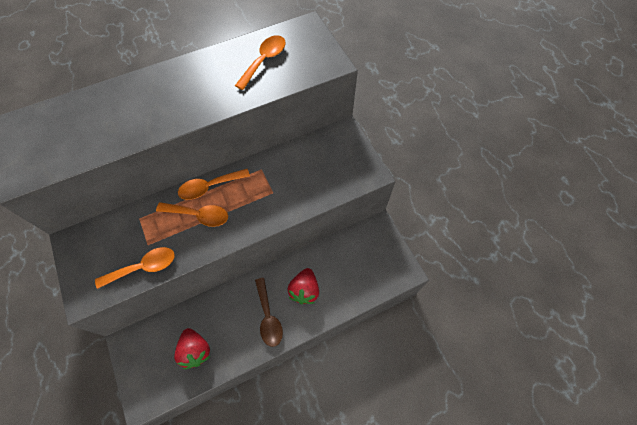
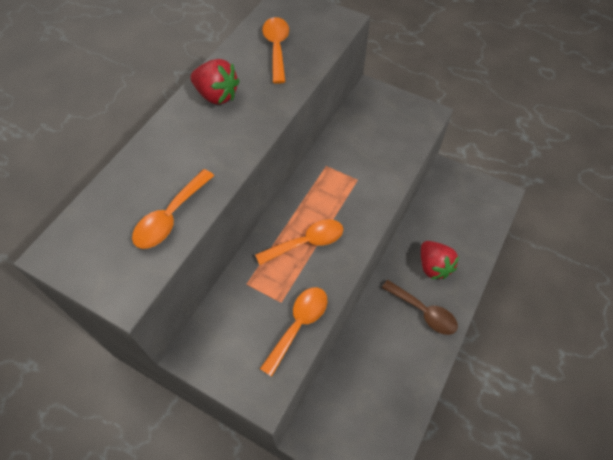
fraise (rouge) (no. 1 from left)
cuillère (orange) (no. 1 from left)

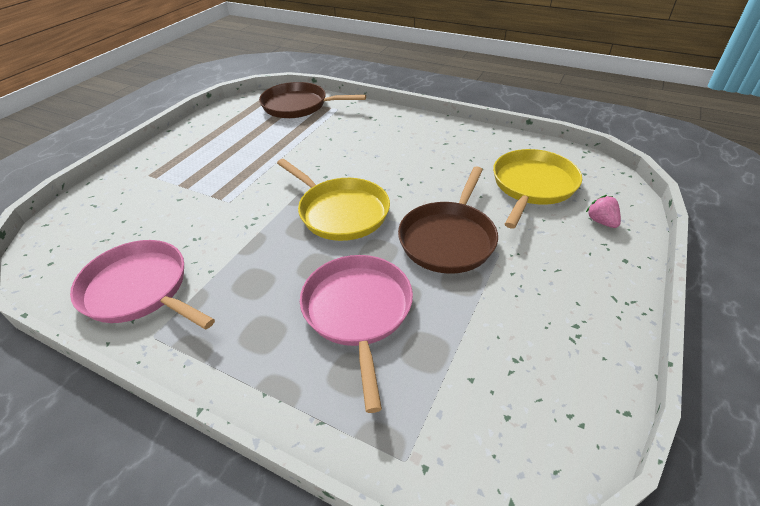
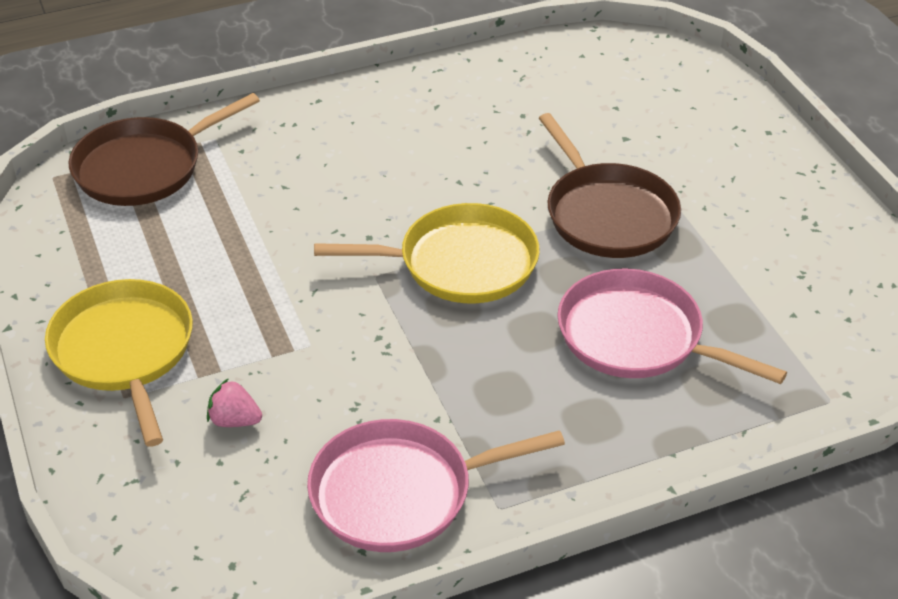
poêle (jaune) (no. 1 from left)
fraise (rose)

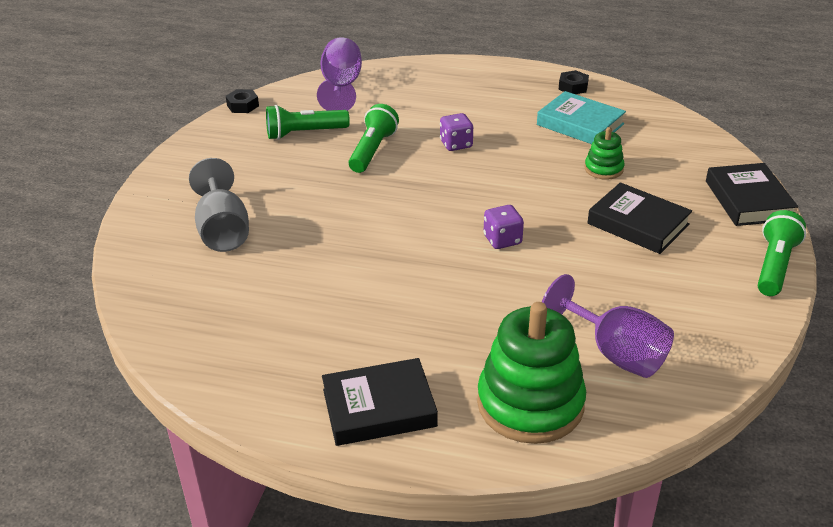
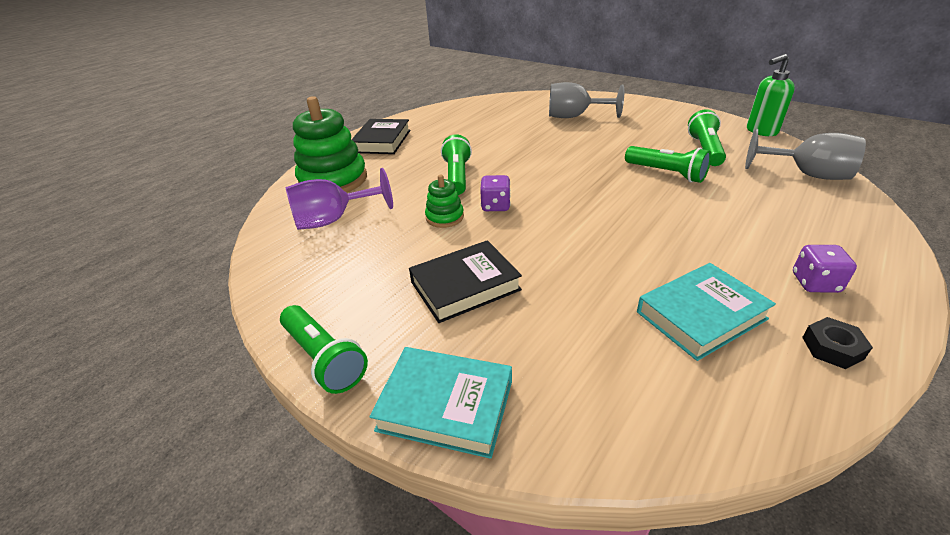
distributeur de savon (vert)
verre à pied (gris) (no. 2 from left)
dé (violet) (no. 2 from left)
jouet à empiler (vert) (no. 2 from left)
livre (turquoise) (no. 1 from left)
lampe de poche (vert) (no. 2 from left)

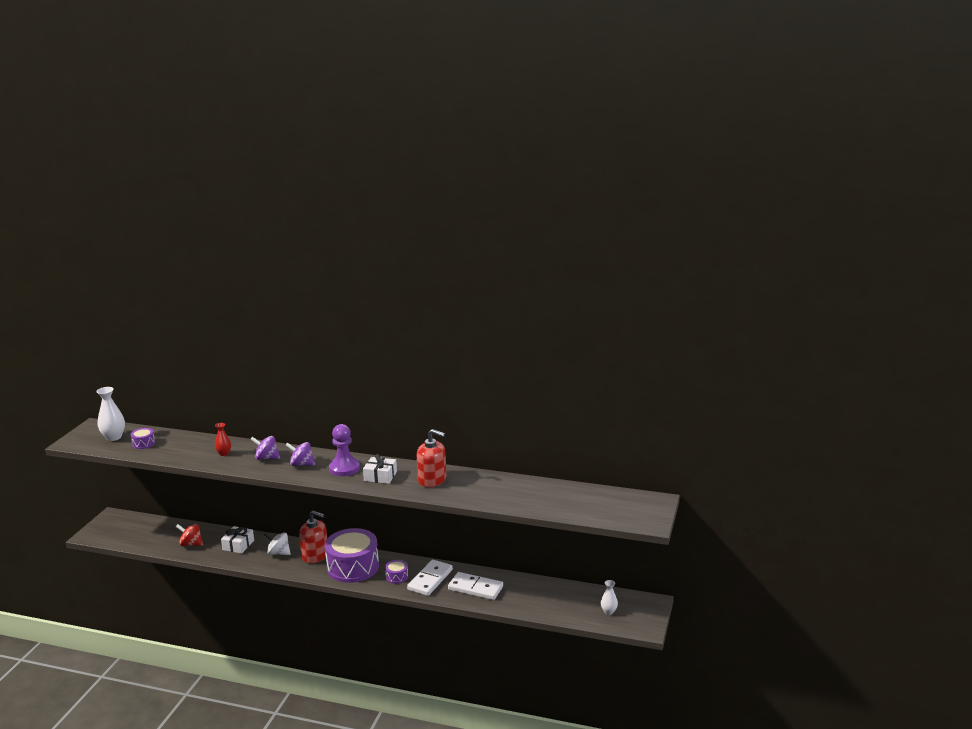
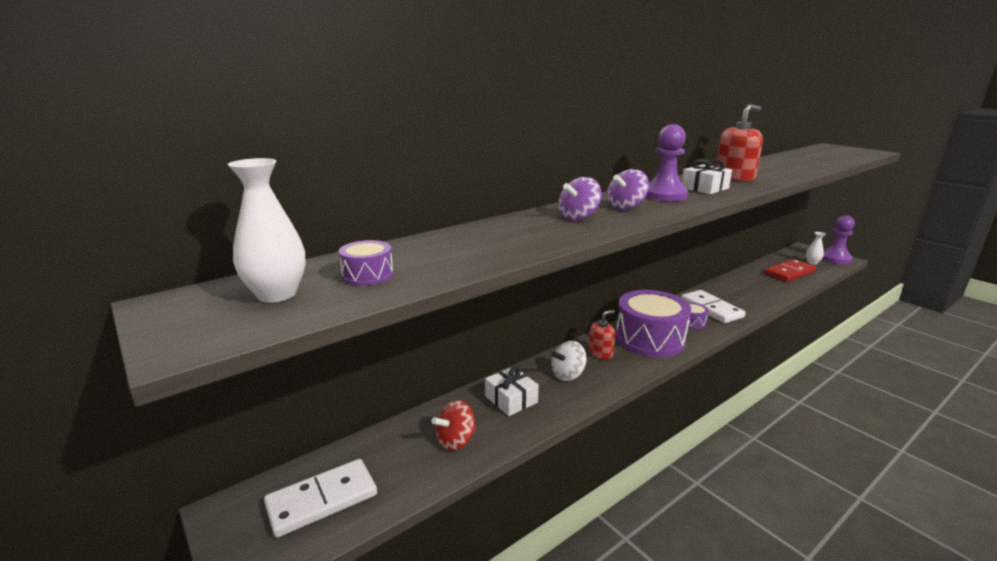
vase (rouge)
distributeur de savon (rouge) (no. 1 from left)
domino (blanc) (no. 1 from left)
domino (rouge)
pion (violet) (no. 2 from left)

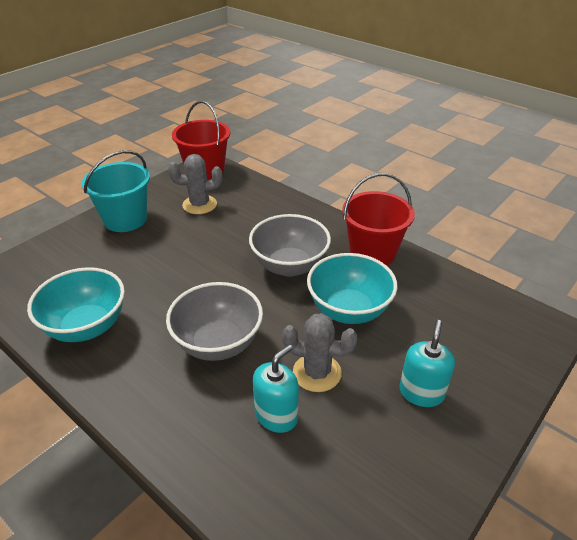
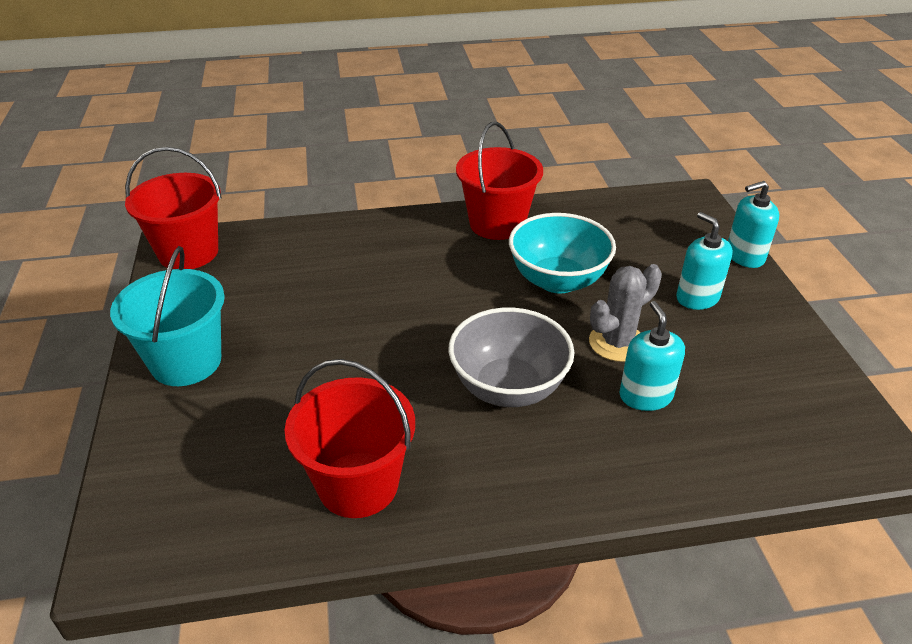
seau (rouge) (no. 2 from left)
cactus (gris) (no. 1 from left in the first image)
bol (gris) (no. 2 from left in the first image)
distributeur de savon (turquoise) (no. 3 from left)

-------

__WORK INSTRUCTIONS__.
Using the records above, print exactly the run of lines that starts with the line with "poêle (jaune) (no. 1 from left)" and goes on through the line with "vase (rouge)", pictures excluded.

__RESULT BELOW__.
poêle (jaune) (no. 1 from left)
fraise (rose)

distributeur de savon (vert)
verre à pied (gris) (no. 2 from left)
dé (violet) (no. 2 from left)
jouet à empiler (vert) (no. 2 from left)
livre (turquoise) (no. 1 from left)
lampe de poche (vert) (no. 2 from left)

vase (rouge)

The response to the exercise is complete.